Please return the full listing below without altering anything.

>> start

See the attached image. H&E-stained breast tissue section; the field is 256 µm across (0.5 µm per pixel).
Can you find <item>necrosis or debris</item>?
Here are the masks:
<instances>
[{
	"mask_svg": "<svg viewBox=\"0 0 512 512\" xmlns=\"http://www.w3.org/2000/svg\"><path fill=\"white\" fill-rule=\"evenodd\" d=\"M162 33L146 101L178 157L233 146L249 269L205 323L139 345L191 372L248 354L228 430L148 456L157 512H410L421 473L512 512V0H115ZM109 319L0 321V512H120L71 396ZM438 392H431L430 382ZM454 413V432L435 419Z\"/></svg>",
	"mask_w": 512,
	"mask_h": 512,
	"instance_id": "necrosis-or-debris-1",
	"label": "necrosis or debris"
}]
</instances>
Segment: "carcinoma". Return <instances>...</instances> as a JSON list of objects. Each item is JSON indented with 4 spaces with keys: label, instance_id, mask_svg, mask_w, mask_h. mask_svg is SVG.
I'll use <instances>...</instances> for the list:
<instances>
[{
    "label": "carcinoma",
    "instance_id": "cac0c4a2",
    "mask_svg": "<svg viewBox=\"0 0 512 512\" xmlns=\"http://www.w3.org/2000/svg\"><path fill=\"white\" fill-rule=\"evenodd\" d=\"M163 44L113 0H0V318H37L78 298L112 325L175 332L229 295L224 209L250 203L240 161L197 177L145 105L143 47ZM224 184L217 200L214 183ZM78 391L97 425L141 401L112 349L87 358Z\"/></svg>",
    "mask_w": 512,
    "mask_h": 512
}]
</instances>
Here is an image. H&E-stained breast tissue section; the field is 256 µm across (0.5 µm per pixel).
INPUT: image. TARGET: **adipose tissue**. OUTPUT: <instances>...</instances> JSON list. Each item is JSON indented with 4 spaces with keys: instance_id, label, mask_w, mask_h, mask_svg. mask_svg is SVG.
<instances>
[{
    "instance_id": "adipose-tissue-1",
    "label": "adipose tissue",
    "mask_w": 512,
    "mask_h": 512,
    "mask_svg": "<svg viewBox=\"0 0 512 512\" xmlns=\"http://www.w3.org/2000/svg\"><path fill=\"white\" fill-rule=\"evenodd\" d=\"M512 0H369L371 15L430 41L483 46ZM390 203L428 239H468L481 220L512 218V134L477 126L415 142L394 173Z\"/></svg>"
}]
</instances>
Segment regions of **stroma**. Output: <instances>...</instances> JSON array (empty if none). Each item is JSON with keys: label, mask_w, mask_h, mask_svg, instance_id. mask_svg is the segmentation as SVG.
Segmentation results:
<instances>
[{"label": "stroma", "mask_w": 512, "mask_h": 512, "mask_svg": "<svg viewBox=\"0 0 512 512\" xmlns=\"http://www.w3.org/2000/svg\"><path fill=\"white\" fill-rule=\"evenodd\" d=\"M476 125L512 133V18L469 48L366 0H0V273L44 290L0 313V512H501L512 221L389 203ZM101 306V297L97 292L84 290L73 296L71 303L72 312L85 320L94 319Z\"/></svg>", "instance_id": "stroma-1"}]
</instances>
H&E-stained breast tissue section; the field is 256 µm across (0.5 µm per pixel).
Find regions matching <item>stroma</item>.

>> end

Exercise solution:
See the attached image. H&E-stained breast tissue section; the field is 256 µm across (0.5 µm per pixel).
Can you find <item>necrosis or debris</item>?
Here are the masks:
<instances>
[{
	"mask_svg": "<svg viewBox=\"0 0 512 512\" xmlns=\"http://www.w3.org/2000/svg\"><path fill=\"white\" fill-rule=\"evenodd\" d=\"M162 33L146 101L178 157L233 146L249 269L205 323L139 345L191 372L248 354L228 430L148 456L157 512H410L421 473L512 512V0H115ZM109 319L0 321V512H120L71 396ZM438 392H431L430 382ZM454 413V432L435 419Z\"/></svg>",
	"mask_w": 512,
	"mask_h": 512,
	"instance_id": "necrosis-or-debris-1",
	"label": "necrosis or debris"
}]
</instances>
Segment: "carcinoma". Return <instances>...</instances> as a JSON list of objects. Each item is JSON indented with 4 spaces with keys: label, instance_id, mask_svg, mask_w, mask_h. mask_svg is SVG.
I'll use <instances>...</instances> for the list:
<instances>
[{
    "label": "carcinoma",
    "instance_id": "cac0c4a2",
    "mask_svg": "<svg viewBox=\"0 0 512 512\" xmlns=\"http://www.w3.org/2000/svg\"><path fill=\"white\" fill-rule=\"evenodd\" d=\"M163 44L113 0H0V318H37L78 298L112 325L175 332L229 295L224 209L250 203L240 161L197 177L145 105L143 47ZM224 184L217 200L214 183ZM78 391L97 425L141 401L112 349L87 358Z\"/></svg>",
    "mask_w": 512,
    "mask_h": 512
}]
</instances>
Here is an image. H&E-stained breast tissue section; the field is 256 µm across (0.5 µm per pixel).
INPUT: image. TARGET: **adipose tissue**. OUTPUT: <instances>...</instances> JSON list. Each item is JSON indented with 4 spaces with keys: instance_id, label, mask_w, mask_h, mask_svg. mask_svg is SVG.
<instances>
[{
    "instance_id": "adipose-tissue-1",
    "label": "adipose tissue",
    "mask_w": 512,
    "mask_h": 512,
    "mask_svg": "<svg viewBox=\"0 0 512 512\" xmlns=\"http://www.w3.org/2000/svg\"><path fill=\"white\" fill-rule=\"evenodd\" d=\"M512 0H369L371 15L430 41L483 46ZM390 203L428 239H468L481 220L512 218V134L477 126L415 142L394 173Z\"/></svg>"
}]
</instances>
Segment regions of **stroma**. Output: <instances>...</instances> JSON array (empty if none). Each item is JSON with keys: label, mask_w, mask_h, mask_svg, instance_id. mask_svg is the segmentation as SVG.
Segmentation results:
<instances>
[{"label": "stroma", "mask_w": 512, "mask_h": 512, "mask_svg": "<svg viewBox=\"0 0 512 512\" xmlns=\"http://www.w3.org/2000/svg\"><path fill=\"white\" fill-rule=\"evenodd\" d=\"M476 125L512 133V18L469 48L366 0H0V273L44 290L0 313V512H501L512 221L389 203ZM101 306V297L97 292L84 290L73 296L71 303L72 312L85 320L94 319Z\"/></svg>", "instance_id": "stroma-1"}]
</instances>
H&E-stained breast tissue section; the field is 256 µm across (0.5 µm per pixel).
Find regions matching <item>stroma</item>.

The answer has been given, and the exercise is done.